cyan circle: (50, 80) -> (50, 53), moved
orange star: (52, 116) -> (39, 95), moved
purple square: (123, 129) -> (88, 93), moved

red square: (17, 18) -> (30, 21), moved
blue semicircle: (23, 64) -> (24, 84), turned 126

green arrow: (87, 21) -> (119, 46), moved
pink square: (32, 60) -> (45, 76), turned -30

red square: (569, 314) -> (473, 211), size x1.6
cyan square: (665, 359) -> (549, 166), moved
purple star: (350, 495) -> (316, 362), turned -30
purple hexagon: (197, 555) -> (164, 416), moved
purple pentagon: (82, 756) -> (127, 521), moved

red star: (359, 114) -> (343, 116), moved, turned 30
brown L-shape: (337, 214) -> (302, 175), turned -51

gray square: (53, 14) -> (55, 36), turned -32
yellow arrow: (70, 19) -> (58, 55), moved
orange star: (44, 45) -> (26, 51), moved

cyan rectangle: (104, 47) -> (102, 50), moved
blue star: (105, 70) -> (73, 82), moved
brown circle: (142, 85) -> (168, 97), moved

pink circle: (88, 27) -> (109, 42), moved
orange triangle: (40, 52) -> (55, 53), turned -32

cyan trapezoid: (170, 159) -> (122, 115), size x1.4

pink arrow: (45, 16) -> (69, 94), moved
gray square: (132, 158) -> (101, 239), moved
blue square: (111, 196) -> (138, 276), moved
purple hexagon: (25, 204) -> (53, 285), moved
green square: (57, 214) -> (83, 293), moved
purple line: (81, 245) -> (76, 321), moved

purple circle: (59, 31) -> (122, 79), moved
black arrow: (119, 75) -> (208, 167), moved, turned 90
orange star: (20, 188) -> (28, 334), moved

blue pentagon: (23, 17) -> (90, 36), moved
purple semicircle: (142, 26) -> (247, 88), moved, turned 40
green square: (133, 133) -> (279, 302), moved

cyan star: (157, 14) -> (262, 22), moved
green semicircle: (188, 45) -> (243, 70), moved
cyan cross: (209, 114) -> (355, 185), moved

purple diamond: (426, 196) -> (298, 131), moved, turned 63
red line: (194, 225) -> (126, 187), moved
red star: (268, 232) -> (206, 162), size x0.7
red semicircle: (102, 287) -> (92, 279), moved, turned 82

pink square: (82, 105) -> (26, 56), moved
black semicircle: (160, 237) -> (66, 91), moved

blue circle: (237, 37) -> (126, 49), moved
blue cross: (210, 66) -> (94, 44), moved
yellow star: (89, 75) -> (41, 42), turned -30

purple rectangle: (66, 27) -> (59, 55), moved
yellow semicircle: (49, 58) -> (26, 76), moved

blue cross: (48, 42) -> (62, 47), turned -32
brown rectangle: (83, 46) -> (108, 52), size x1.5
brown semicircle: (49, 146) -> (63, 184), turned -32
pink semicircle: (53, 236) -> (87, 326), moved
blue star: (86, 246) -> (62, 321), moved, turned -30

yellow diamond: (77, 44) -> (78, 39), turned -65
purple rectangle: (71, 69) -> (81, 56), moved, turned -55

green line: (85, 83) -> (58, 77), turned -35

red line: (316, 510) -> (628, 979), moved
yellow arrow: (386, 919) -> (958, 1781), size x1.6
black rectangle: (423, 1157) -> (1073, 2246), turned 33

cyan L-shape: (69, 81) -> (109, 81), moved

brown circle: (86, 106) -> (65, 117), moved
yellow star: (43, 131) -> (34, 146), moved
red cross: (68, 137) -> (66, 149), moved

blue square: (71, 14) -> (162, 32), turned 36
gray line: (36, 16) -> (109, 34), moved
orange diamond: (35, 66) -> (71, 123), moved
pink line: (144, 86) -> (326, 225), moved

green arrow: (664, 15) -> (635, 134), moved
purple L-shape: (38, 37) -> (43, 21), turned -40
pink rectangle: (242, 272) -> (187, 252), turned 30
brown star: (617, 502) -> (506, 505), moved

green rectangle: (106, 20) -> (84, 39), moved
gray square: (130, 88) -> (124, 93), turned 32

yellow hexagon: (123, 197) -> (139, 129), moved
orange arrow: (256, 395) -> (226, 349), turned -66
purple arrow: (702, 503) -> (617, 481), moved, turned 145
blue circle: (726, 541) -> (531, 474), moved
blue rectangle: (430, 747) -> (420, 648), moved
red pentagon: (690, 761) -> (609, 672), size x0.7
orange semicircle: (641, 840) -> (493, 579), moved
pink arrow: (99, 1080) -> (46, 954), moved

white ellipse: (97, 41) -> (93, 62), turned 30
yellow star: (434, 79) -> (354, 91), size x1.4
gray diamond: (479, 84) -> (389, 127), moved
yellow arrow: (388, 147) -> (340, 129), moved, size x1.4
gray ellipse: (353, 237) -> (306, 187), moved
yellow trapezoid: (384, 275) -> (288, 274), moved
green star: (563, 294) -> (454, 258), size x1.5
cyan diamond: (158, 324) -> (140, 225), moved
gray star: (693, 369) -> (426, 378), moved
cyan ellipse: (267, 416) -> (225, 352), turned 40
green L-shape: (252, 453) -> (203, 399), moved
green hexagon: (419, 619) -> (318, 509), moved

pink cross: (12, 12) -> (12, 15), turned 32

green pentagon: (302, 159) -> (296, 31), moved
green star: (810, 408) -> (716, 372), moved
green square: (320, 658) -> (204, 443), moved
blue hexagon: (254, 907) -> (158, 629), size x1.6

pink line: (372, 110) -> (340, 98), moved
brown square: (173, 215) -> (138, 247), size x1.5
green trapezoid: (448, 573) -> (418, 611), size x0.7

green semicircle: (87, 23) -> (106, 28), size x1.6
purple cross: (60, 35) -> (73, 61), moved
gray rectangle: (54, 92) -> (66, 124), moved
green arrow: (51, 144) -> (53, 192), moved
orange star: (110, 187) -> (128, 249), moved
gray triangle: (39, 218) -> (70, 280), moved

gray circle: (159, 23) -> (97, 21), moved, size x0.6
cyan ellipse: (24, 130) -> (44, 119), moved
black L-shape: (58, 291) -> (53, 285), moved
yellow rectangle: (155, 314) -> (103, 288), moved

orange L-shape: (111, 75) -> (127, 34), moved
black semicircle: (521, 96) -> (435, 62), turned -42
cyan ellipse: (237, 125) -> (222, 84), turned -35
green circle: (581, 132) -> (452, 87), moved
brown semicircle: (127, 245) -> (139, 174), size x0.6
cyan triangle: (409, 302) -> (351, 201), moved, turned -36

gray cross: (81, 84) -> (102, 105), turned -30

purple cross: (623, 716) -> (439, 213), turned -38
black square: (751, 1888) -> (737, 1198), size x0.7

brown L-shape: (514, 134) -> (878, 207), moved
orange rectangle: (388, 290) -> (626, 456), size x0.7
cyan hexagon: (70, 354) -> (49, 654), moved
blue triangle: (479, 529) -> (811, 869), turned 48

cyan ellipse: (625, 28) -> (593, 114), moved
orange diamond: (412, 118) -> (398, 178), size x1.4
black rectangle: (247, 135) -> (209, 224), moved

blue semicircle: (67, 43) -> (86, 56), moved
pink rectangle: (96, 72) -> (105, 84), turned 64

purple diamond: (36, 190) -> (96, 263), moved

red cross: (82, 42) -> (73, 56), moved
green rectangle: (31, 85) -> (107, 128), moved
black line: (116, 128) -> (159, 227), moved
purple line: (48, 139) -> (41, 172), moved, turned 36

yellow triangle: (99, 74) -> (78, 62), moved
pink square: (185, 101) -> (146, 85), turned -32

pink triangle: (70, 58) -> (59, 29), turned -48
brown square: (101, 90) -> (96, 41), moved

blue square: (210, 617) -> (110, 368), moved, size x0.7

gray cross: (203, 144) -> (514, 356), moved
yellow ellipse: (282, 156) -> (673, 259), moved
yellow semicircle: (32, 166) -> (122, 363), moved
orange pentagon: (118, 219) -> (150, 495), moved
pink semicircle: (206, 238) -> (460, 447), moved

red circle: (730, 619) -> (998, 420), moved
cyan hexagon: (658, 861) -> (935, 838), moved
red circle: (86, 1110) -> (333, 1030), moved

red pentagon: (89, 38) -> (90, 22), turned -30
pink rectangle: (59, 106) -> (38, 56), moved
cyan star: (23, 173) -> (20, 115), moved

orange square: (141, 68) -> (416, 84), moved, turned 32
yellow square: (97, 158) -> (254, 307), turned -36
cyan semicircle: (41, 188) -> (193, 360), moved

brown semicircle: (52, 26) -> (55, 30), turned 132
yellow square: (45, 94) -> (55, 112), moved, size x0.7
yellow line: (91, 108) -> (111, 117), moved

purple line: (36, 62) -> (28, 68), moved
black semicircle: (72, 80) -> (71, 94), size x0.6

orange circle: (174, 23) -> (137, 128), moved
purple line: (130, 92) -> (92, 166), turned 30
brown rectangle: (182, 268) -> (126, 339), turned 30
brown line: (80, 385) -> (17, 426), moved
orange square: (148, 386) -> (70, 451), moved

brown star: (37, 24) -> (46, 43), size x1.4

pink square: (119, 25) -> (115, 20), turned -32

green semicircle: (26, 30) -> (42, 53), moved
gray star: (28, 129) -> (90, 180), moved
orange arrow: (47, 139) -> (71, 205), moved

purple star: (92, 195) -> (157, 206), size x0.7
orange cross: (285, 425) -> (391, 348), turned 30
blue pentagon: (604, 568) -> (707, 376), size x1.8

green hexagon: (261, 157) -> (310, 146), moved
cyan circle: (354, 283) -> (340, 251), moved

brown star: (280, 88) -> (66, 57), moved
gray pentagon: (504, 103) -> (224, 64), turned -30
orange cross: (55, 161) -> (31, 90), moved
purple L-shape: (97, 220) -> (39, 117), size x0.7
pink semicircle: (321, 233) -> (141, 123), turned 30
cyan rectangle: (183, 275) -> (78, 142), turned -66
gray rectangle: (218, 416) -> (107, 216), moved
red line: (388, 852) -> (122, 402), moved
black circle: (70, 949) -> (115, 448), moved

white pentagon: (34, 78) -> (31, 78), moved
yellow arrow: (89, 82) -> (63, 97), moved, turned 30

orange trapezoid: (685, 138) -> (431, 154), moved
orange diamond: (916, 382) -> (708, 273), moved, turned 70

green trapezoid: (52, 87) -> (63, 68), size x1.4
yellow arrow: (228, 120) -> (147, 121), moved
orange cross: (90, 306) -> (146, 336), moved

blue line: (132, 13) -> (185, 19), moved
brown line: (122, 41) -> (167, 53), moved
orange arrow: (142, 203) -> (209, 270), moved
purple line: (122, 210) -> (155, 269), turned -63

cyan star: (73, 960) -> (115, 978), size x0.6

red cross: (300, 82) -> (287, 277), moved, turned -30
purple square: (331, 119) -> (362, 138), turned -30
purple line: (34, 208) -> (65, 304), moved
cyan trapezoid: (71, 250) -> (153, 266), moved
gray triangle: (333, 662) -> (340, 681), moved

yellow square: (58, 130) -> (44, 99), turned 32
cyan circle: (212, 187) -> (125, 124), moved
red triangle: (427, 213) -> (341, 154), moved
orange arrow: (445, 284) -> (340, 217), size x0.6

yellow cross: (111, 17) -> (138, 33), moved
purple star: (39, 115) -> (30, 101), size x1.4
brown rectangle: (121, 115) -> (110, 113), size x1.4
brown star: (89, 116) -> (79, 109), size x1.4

****************************************

Task
Starting with the line with "red cross: (82, 42) -> (73, 56), moved" above and going on through the line with "gray star: (28, 129) -> (90, 180), moved", transcribe every line exactly, both ends included, and add nothing.

Output below
red cross: (82, 42) -> (73, 56), moved
green rectangle: (31, 85) -> (107, 128), moved
black line: (116, 128) -> (159, 227), moved
purple line: (48, 139) -> (41, 172), moved, turned 36

yellow triangle: (99, 74) -> (78, 62), moved
pink square: (185, 101) -> (146, 85), turned -32

pink triangle: (70, 58) -> (59, 29), turned -48
brown square: (101, 90) -> (96, 41), moved

blue square: (210, 617) -> (110, 368), moved, size x0.7

gray cross: (203, 144) -> (514, 356), moved
yellow ellipse: (282, 156) -> (673, 259), moved
yellow semicircle: (32, 166) -> (122, 363), moved
orange pentagon: (118, 219) -> (150, 495), moved
pink semicircle: (206, 238) -> (460, 447), moved

red circle: (730, 619) -> (998, 420), moved
cyan hexagon: (658, 861) -> (935, 838), moved
red circle: (86, 1110) -> (333, 1030), moved

red pentagon: (89, 38) -> (90, 22), turned -30
pink rectangle: (59, 106) -> (38, 56), moved
cyan star: (23, 173) -> (20, 115), moved

orange square: (141, 68) -> (416, 84), moved, turned 32
yellow square: (97, 158) -> (254, 307), turned -36
cyan semicircle: (41, 188) -> (193, 360), moved

brown semicircle: (52, 26) -> (55, 30), turned 132
yellow square: (45, 94) -> (55, 112), moved, size x0.7
yellow line: (91, 108) -> (111, 117), moved

purple line: (36, 62) -> (28, 68), moved
black semicircle: (72, 80) -> (71, 94), size x0.6

orange circle: (174, 23) -> (137, 128), moved
purple line: (130, 92) -> (92, 166), turned 30
brown rectangle: (182, 268) -> (126, 339), turned 30
brown line: (80, 385) -> (17, 426), moved
orange square: (148, 386) -> (70, 451), moved

brown star: (37, 24) -> (46, 43), size x1.4

pink square: (119, 25) -> (115, 20), turned -32

green semicircle: (26, 30) -> (42, 53), moved
gray star: (28, 129) -> (90, 180), moved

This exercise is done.